• [Given data]:
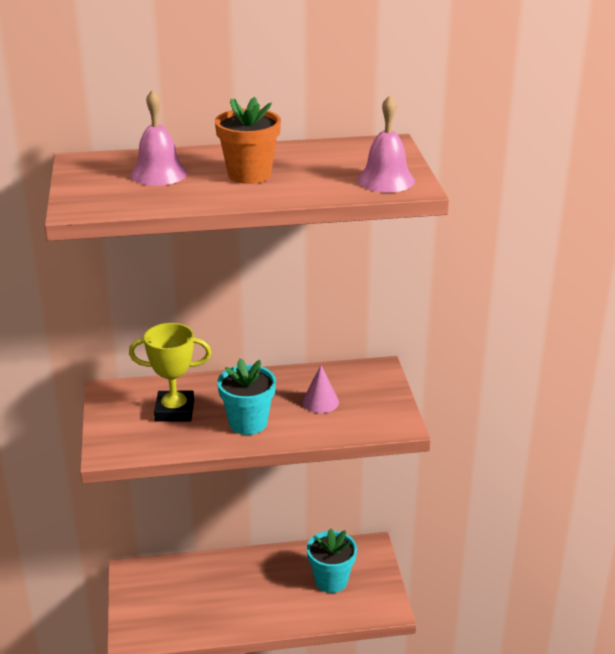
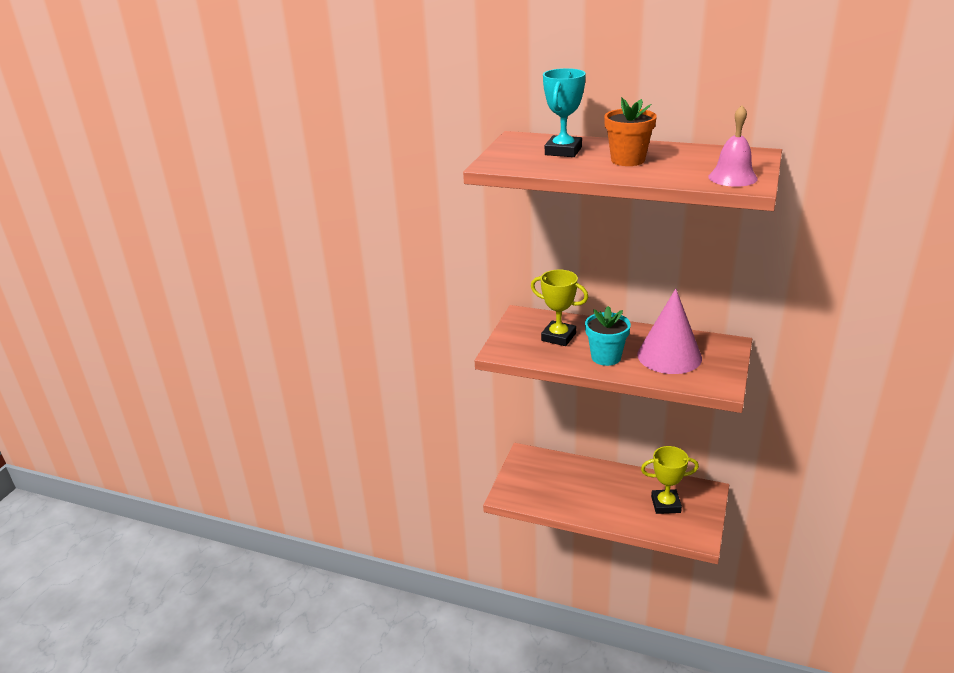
camera: 30 degrees right, 0 degrees up
(159, 173) = (563, 151): pink bell -> turquoise trophy
(320, 402) = (669, 356): pink cone -> pink cone, size x2.15
(331, 580) = (665, 504): turquoise flower pot -> yellow trophy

• [Task objective]: The response must repeat all the lines above exactly and include no pictures.

• [Output for this task]:
camera: 30 degrees right, 0 degrees up
(159, 173) = (563, 151): pink bell -> turquoise trophy
(320, 402) = (669, 356): pink cone -> pink cone, size x2.15
(331, 580) = (665, 504): turquoise flower pot -> yellow trophy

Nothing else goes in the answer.